PROBLEM TO SOLVE:
When you retype the data, keep every line exactly as it appears.
Segment Start: RECORDS FOR THE TASK
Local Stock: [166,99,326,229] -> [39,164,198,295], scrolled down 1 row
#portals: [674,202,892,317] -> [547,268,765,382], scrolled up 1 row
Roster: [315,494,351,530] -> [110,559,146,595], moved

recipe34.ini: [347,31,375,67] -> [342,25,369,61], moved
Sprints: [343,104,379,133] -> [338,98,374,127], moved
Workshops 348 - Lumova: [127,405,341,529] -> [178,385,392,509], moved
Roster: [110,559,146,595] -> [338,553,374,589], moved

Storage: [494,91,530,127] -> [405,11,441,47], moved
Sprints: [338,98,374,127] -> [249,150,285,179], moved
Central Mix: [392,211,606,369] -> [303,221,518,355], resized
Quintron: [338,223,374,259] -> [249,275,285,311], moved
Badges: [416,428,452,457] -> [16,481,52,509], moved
Segment End: RECORDS FOR THE TASK
SOLUTION TO THE EXERCISE:
Local Stock: [166,99,326,229] -> [39,164,198,295], scrolled down 1 row
#portals: [674,202,892,317] -> [547,268,765,382], scrolled up 1 row
Roster: [315,494,351,530] -> [110,559,146,595], moved

recipe34.ini: [347,31,375,67] -> [342,25,369,61], moved
Sprints: [343,104,379,133] -> [338,98,374,127], moved
Workshops 348 - Lumova: [127,405,341,529] -> [178,385,392,509], moved
Roster: [110,559,146,595] -> [338,553,374,589], moved

Storage: [494,91,530,127] -> [405,11,441,47], moved
Sprints: [338,98,374,127] -> [249,150,285,179], moved
Central Mix: [392,211,606,369] -> [303,221,518,355], resized
Quintron: [338,223,374,259] -> [249,275,285,311], moved
Badges: [416,428,452,457] -> [16,481,52,509], moved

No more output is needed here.